━━━ Listed records

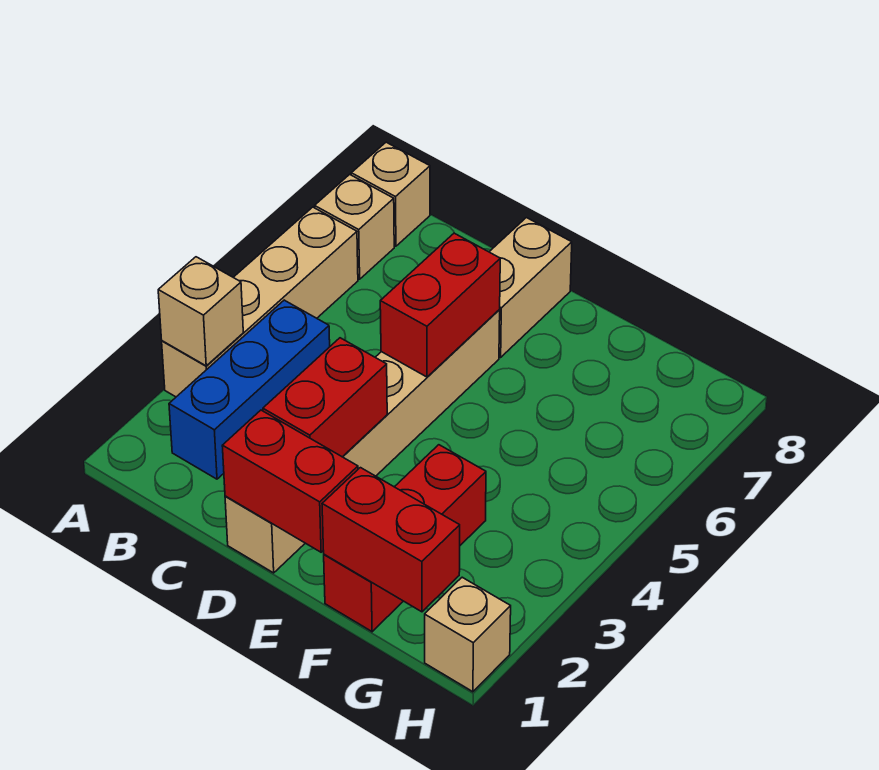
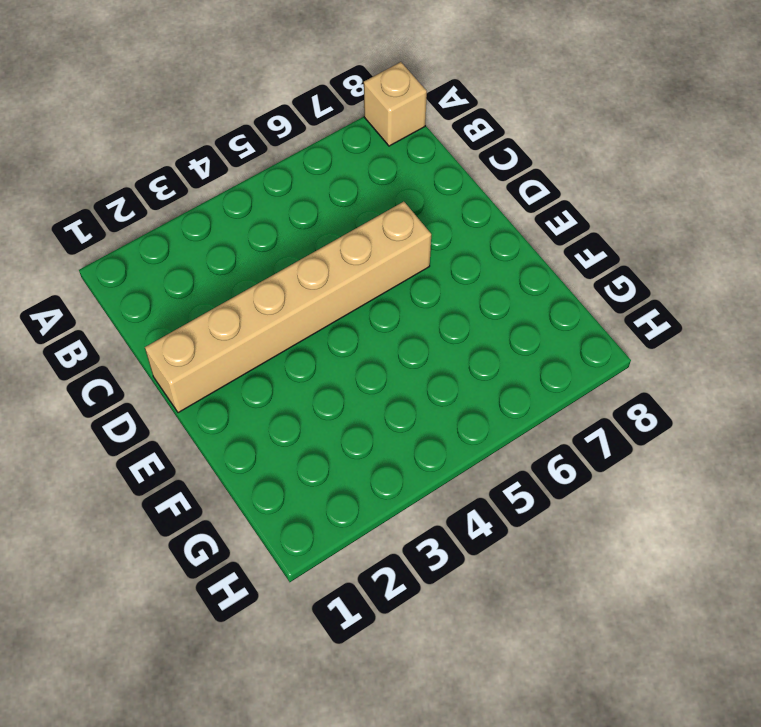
none -> tan 1x4 brick [162,207,358,397]
none -> tan 1x1 brick [315,174,394,279]
none -> blue 1x3 brick [169,300,330,479]

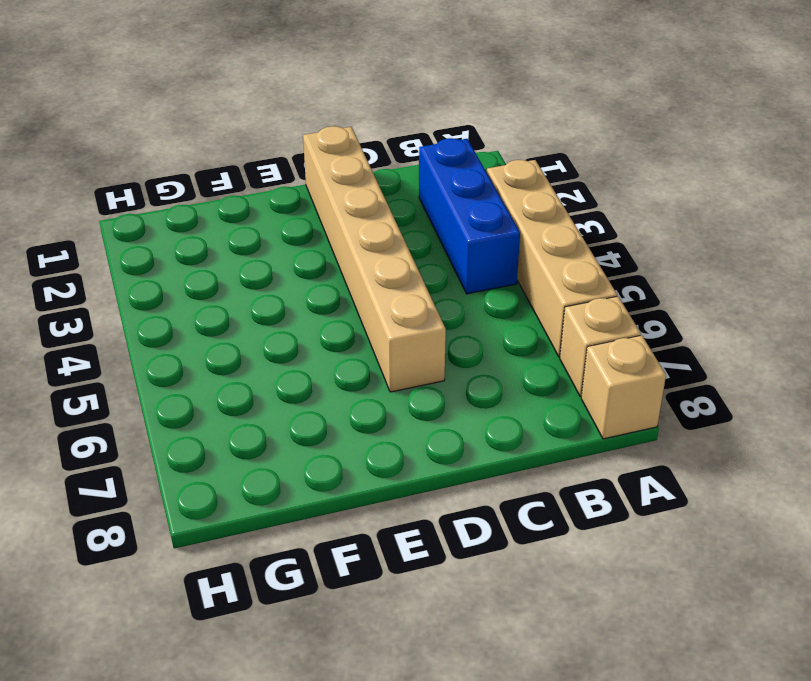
none -> tan 1x2 brick [489,218,572,357]
none -> red 1x3 brick [324,445,486,632]
none -> tan 1x1 brick [425,577,511,692]

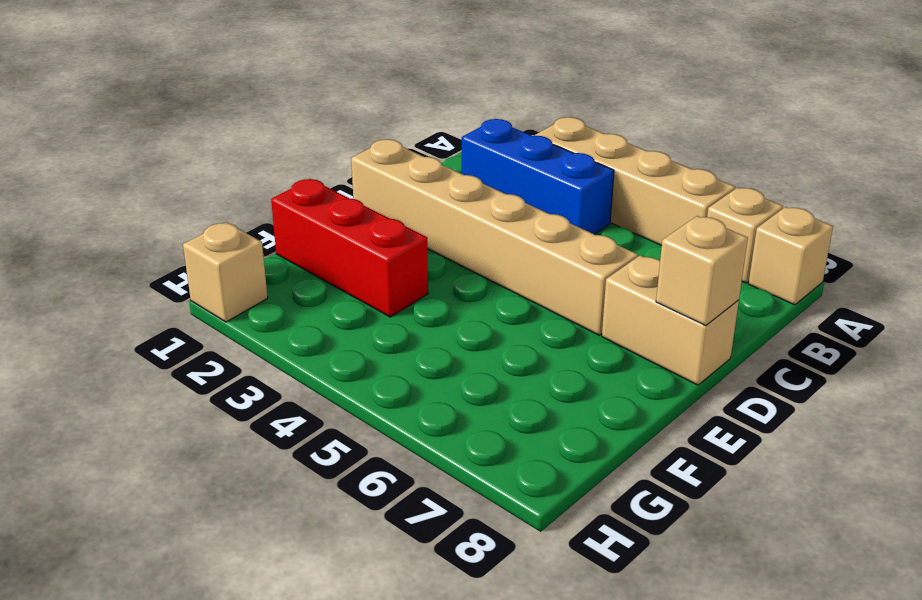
tan 1x1 brick [656,216,748,326] -> tan 1x1 brick moved to [158,257,243,366]
none -> red 1x2 brick [222,410,358,552]
none -> red 1x2 brick [263,338,387,457]
none -> red 1x2 brick [380,233,500,377]

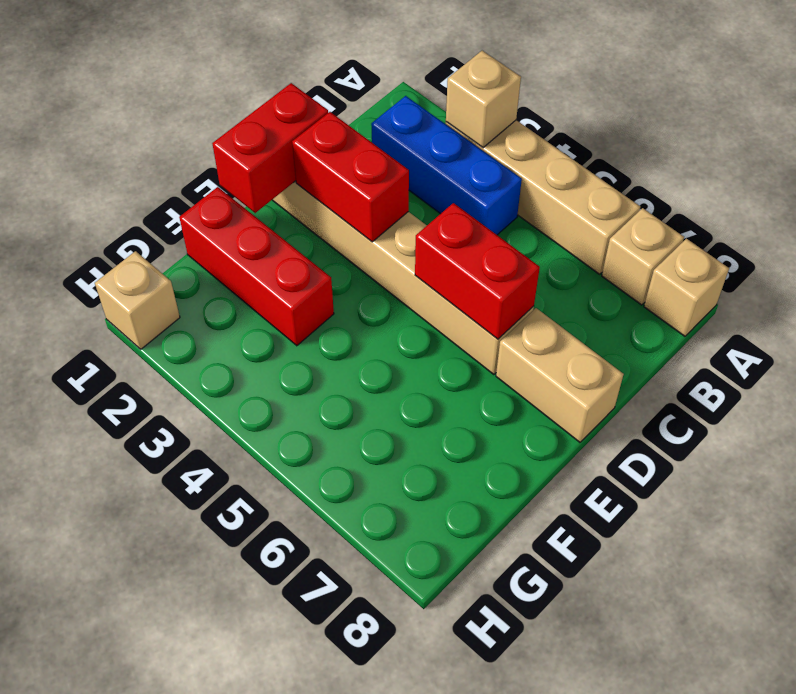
none -> red 1x2 brick [322,468,460,612]

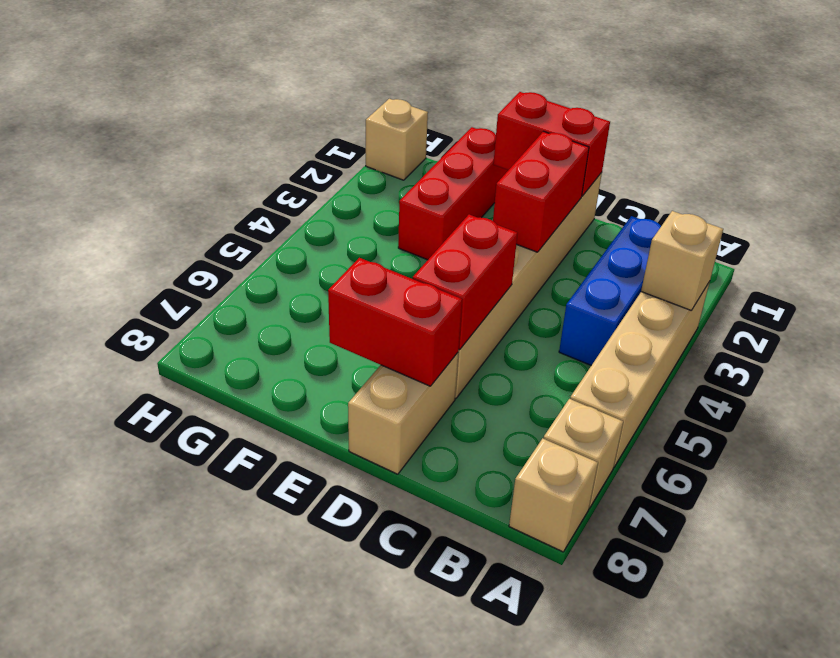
red 1x2 brick [328,258,462,386] -> red 1x2 brick moved to [322,468,460,612]

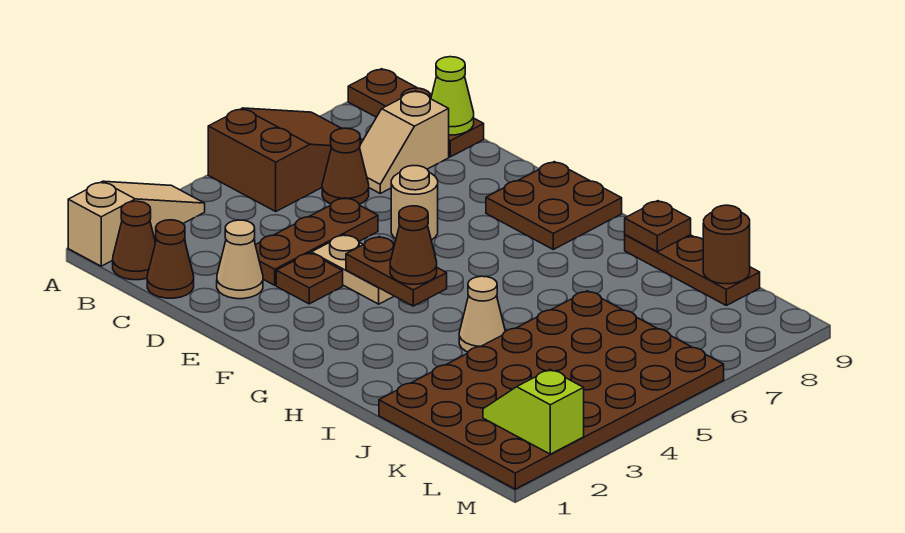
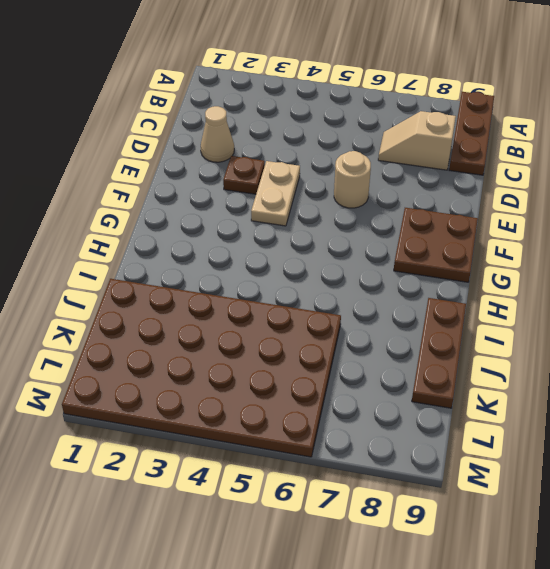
none -> tan 1x3 slope [68,181,205,266]
none -> brown 2x3 slope [208,108,363,211]
none -> brown 1x1 cone [113,201,155,280]

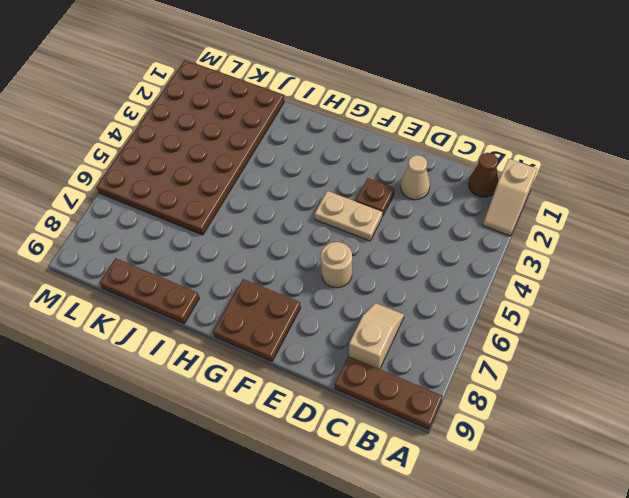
tan 1x2 slope [483,159,537,236] -> tan 1x3 slope [68,181,205,266]
none -> brown 2x3 slope [208,108,363,211]
none -> brown 1x1 cone [147,220,194,298]
none -> brown 1x1 cone [322,128,369,204]

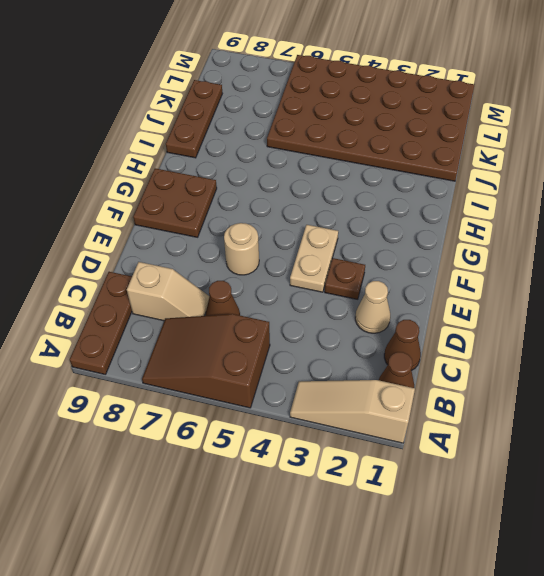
none -> brown 1x3 plate [256,198,378,285]
none -> tan 1x1 cone [459,276,505,352]
none -> lime 1x1 cone [431,57,474,135]

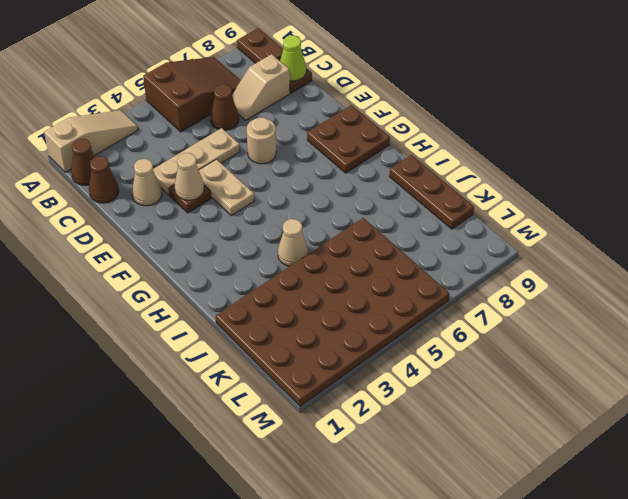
tan 1x3 plate [153,128,240,195] -> brown 1x3 plate [256,198,378,285]
tan 1x1 cone [174,153,204,200] -> none
none -> brown 1x2 plate [346,237,447,306]
none -> brown 1x1 plate [625,201,691,252]
none -> brown 1x1 round brick [703,205,750,284]

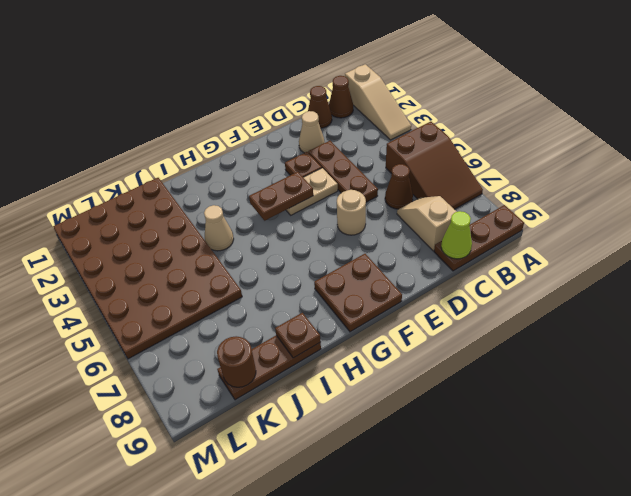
none -> lime 1x2 slope [483,370,584,454]
none -> brown 1x1 cone [390,206,437,284]

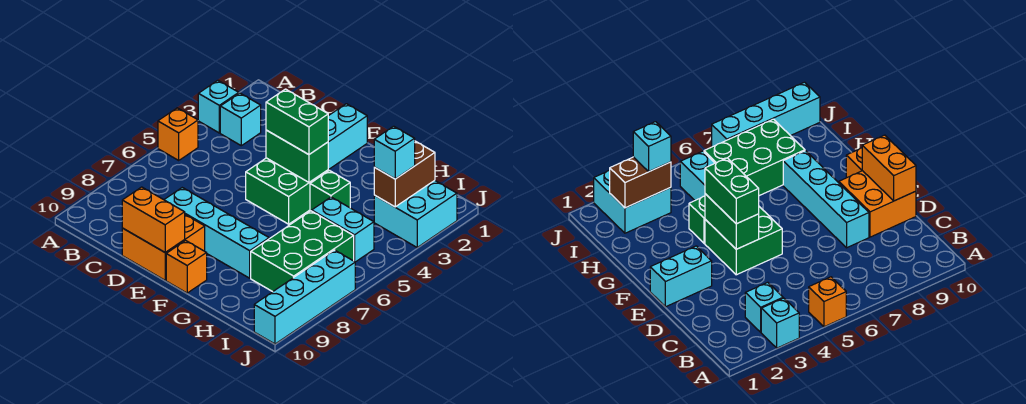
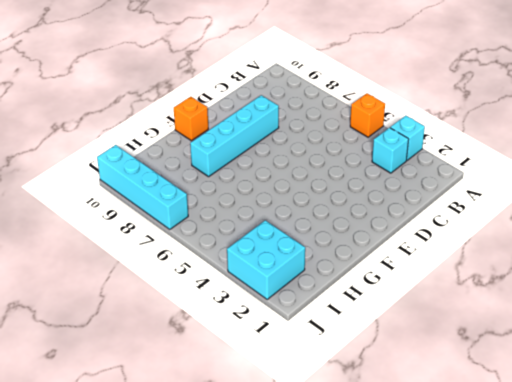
none -> orange 2x2 brick [122,215,205,280]
none -> cyan 1x2 brick [328,104,367,170]
none -> green 2x2 brick [246,158,328,224]

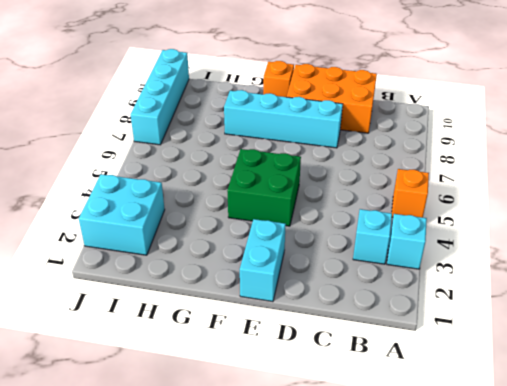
orange 2x3 brick [287,64,377,133] -> orange 2x2 brick [122,215,205,280]
none -> green 1x1 brick [310,171,350,211]
none -> cyan 1x2 brick [312,197,374,262]
none -> green 2x3 brick [251,211,354,292]

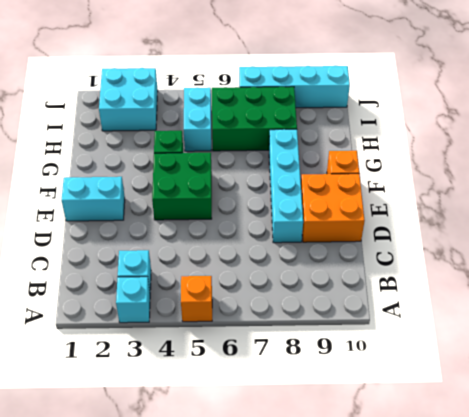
none -> orange 1x2 brick [122,187,185,252]
none -> green 1x2 brick [266,130,328,182]
none -> brown 1x2 brick [374,141,435,207]

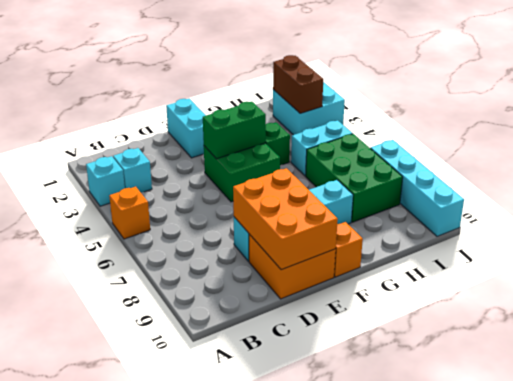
orange 2x3 brick [233,168,338,270] -> orange 1x2 brick [122,187,185,252]
none -> green 1x2 brick [266,89,328,155]
none -> cyan 1x1 brick [374,126,415,179]

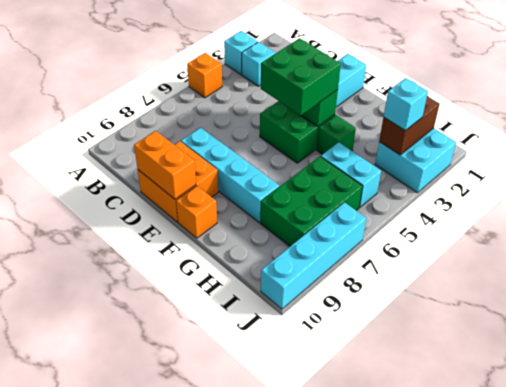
green 2x2 brick [261,38,341,115] -> green 1x2 brick [266,89,328,155]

━━━━━━

— Prompt —
From the listing, reproduce every line where the word "cyan" is present.

— Exercise output —
none -> cyan 1x2 brick [328,104,367,170]
none -> cyan 1x2 brick [312,197,374,262]
none -> cyan 1x1 brick [374,126,415,179]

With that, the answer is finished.